> **What is expected**
Please take the lines from the one holding "C6: 100nF (GND, U2/out) -> 100nF (+9V, GND)" through the one holding "IC3: TLP281 -> SFH615" in the data below and copy them exactly.

> **Exercise input**
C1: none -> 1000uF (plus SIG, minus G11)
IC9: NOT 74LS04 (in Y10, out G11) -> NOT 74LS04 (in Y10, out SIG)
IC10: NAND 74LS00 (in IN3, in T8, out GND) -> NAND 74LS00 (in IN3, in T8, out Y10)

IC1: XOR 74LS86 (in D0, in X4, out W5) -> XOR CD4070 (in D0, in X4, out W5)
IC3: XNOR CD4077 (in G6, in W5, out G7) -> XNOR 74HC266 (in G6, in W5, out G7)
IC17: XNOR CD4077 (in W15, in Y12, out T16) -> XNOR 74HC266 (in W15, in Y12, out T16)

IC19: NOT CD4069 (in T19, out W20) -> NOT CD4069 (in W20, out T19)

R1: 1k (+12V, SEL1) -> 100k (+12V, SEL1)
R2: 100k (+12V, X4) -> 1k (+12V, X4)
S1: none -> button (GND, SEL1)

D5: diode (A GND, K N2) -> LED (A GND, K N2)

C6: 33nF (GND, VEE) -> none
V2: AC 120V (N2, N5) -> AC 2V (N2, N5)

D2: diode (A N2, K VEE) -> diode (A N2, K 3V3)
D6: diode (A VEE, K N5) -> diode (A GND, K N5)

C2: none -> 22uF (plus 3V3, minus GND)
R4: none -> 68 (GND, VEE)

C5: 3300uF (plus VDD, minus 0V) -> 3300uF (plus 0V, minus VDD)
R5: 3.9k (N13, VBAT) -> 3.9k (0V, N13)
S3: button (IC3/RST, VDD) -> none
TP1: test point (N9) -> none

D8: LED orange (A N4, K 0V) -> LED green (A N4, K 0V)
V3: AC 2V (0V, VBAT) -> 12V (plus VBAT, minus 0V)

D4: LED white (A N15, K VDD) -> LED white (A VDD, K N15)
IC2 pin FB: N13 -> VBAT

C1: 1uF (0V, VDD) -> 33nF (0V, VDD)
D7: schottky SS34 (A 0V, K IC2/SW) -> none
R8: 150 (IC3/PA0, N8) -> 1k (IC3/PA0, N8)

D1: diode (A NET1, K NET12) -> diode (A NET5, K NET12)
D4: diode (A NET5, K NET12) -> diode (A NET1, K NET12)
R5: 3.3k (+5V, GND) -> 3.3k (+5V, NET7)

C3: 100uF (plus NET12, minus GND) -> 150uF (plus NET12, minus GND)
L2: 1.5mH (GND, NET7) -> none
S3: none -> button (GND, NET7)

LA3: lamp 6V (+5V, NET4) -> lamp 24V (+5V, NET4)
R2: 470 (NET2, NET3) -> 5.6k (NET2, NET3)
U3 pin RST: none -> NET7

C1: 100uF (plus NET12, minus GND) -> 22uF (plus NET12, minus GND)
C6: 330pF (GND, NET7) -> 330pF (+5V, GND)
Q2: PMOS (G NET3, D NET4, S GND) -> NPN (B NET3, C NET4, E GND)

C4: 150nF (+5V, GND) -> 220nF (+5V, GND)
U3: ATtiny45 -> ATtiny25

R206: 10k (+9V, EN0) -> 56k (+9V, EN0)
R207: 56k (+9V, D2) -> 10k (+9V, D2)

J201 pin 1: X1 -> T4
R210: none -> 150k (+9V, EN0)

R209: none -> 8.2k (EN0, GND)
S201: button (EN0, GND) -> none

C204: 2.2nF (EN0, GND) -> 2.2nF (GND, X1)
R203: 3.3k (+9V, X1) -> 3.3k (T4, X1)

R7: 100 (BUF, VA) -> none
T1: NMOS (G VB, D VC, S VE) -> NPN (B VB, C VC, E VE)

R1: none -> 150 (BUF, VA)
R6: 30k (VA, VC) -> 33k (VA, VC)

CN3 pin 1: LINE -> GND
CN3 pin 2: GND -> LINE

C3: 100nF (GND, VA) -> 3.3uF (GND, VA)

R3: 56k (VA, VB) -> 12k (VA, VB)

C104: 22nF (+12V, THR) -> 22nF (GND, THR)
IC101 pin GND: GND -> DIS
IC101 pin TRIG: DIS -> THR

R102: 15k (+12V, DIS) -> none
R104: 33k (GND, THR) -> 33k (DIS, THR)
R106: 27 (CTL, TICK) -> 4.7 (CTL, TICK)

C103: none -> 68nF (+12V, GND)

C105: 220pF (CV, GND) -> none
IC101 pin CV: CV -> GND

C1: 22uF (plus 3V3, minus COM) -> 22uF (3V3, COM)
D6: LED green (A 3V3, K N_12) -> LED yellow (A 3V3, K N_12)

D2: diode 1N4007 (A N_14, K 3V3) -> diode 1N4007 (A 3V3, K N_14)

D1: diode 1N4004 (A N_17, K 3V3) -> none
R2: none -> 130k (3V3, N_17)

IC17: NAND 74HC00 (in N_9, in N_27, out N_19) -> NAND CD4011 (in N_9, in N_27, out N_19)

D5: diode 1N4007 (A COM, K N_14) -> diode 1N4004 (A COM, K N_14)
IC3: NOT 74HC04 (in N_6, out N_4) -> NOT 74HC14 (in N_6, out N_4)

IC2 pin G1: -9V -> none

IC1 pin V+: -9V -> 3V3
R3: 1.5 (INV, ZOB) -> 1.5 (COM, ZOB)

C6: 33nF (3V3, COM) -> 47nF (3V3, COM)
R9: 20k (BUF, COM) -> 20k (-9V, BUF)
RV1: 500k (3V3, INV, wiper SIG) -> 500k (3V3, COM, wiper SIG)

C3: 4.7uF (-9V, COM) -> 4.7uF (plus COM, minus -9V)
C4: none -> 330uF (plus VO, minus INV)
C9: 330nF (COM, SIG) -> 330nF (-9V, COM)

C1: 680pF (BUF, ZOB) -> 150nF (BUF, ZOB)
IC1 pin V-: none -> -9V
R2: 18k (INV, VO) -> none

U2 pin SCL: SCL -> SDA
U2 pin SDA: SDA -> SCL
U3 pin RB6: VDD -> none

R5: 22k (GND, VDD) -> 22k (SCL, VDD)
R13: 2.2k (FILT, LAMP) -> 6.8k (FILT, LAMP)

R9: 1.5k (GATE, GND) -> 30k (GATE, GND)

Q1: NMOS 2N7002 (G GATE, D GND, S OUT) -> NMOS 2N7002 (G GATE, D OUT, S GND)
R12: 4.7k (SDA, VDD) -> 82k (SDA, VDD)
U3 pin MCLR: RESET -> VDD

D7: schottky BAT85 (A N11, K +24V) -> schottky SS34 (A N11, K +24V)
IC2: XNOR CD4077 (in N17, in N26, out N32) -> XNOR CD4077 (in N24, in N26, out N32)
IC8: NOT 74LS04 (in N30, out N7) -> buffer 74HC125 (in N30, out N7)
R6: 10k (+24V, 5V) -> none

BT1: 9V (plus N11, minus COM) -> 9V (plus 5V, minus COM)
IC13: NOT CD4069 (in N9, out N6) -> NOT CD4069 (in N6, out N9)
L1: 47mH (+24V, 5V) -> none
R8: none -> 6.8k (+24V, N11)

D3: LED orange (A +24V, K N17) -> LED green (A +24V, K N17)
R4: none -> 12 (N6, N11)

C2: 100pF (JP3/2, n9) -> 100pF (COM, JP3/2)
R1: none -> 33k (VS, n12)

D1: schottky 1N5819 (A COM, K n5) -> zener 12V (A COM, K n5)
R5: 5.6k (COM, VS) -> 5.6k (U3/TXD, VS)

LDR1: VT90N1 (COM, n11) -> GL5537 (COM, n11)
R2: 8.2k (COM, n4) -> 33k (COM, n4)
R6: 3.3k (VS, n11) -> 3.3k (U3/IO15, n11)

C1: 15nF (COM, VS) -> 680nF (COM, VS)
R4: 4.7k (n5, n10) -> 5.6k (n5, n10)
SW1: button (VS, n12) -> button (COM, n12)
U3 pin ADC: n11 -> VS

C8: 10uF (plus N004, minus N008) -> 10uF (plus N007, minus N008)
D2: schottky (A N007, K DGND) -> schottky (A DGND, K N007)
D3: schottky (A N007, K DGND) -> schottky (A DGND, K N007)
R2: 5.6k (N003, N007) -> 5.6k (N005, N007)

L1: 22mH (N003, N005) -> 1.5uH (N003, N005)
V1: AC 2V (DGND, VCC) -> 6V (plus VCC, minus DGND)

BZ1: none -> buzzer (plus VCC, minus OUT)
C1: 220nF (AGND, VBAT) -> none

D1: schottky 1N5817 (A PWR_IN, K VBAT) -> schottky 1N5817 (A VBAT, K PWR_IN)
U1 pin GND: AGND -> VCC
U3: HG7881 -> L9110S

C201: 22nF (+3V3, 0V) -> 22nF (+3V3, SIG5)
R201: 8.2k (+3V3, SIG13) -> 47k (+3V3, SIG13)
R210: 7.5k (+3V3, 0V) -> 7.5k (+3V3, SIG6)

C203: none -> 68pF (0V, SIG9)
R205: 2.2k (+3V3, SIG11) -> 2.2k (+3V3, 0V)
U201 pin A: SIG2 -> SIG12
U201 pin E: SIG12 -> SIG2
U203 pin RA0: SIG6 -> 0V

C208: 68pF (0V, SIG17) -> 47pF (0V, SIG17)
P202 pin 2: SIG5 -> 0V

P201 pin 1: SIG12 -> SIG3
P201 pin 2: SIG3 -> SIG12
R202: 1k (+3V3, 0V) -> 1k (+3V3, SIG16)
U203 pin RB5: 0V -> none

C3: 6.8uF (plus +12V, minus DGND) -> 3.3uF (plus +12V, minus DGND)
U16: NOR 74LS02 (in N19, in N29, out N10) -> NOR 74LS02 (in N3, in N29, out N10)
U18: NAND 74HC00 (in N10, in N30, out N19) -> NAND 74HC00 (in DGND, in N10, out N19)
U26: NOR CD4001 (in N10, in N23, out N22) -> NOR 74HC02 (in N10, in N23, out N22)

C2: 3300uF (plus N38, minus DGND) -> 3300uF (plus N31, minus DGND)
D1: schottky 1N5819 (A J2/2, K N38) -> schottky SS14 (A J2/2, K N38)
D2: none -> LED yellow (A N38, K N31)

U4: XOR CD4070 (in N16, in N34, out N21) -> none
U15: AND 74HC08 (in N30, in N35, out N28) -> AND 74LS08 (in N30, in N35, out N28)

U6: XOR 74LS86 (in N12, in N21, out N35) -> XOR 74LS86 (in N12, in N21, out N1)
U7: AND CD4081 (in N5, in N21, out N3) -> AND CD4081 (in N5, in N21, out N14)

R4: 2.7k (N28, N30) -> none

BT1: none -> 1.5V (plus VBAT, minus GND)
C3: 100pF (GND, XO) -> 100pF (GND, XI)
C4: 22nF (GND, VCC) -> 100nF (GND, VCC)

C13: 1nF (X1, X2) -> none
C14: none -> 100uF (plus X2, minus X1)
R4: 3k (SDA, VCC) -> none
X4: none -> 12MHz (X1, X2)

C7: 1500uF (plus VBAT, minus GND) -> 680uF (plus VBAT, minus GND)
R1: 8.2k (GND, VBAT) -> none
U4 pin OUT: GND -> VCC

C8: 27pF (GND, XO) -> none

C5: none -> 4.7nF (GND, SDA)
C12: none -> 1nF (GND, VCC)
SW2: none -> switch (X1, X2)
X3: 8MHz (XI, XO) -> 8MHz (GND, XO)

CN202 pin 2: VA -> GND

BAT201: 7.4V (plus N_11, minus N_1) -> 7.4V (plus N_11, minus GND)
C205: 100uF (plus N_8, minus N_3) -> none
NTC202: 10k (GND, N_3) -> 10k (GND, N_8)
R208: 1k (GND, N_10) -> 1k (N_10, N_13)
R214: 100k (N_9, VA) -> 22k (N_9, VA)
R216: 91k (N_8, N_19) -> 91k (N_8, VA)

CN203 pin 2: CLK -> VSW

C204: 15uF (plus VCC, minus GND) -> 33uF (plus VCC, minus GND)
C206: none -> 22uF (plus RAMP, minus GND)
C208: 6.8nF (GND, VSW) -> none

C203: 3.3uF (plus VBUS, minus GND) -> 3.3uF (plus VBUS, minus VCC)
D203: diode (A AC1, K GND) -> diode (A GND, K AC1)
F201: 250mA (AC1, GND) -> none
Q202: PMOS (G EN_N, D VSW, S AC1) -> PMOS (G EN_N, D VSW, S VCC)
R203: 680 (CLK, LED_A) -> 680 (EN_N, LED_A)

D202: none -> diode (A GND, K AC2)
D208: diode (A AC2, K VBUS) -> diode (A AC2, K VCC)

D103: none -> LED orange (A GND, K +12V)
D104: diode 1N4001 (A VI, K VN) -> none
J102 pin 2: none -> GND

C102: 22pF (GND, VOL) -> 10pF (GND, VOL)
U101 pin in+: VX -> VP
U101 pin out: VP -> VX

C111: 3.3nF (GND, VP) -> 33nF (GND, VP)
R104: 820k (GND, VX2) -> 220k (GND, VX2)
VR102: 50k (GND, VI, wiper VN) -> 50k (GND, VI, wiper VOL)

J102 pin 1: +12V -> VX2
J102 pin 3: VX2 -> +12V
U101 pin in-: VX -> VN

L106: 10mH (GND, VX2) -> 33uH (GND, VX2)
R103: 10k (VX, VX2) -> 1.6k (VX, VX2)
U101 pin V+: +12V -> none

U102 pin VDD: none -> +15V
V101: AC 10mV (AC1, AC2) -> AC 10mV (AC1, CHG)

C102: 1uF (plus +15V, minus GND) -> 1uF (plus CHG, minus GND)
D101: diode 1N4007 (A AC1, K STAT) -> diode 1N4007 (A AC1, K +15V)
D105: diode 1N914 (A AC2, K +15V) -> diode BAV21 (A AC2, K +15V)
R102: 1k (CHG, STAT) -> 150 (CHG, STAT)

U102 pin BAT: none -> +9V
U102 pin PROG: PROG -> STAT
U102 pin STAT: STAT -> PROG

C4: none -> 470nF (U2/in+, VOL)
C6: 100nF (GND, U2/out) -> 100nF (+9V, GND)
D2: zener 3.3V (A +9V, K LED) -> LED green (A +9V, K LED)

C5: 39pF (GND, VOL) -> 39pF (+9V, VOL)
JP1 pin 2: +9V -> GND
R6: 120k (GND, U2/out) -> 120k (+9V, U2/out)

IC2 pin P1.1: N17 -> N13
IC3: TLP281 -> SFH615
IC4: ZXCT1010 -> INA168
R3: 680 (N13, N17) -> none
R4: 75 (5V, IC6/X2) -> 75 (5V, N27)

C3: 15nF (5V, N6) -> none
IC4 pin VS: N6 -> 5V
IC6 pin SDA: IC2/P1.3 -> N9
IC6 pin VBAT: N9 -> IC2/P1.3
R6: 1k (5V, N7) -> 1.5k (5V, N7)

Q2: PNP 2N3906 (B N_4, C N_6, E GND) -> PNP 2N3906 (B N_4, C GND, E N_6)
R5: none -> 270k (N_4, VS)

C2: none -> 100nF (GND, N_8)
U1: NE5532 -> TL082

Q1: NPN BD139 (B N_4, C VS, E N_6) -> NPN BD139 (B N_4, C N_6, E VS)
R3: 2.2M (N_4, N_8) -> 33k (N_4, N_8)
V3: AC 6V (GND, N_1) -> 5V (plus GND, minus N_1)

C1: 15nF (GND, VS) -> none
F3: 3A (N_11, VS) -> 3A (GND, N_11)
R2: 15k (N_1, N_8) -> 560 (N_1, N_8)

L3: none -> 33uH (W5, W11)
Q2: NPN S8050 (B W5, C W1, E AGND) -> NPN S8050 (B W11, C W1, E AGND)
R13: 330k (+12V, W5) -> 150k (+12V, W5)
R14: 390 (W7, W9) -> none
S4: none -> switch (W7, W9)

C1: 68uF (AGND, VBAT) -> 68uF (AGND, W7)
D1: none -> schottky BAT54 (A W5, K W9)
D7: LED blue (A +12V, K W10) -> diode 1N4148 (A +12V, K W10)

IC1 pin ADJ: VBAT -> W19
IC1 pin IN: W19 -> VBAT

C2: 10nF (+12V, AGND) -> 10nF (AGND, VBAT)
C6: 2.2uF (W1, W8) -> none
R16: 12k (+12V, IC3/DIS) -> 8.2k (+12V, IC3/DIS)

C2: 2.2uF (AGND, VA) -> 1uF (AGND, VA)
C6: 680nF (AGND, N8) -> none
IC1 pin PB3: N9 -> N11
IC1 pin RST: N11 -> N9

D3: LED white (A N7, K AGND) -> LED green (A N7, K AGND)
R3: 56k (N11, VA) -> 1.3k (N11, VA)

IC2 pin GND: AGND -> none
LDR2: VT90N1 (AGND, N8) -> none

> **Answer space**
C6: 100nF (GND, U2/out) -> 100nF (+9V, GND)
D2: zener 3.3V (A +9V, K LED) -> LED green (A +9V, K LED)

C5: 39pF (GND, VOL) -> 39pF (+9V, VOL)
JP1 pin 2: +9V -> GND
R6: 120k (GND, U2/out) -> 120k (+9V, U2/out)

IC2 pin P1.1: N17 -> N13
IC3: TLP281 -> SFH615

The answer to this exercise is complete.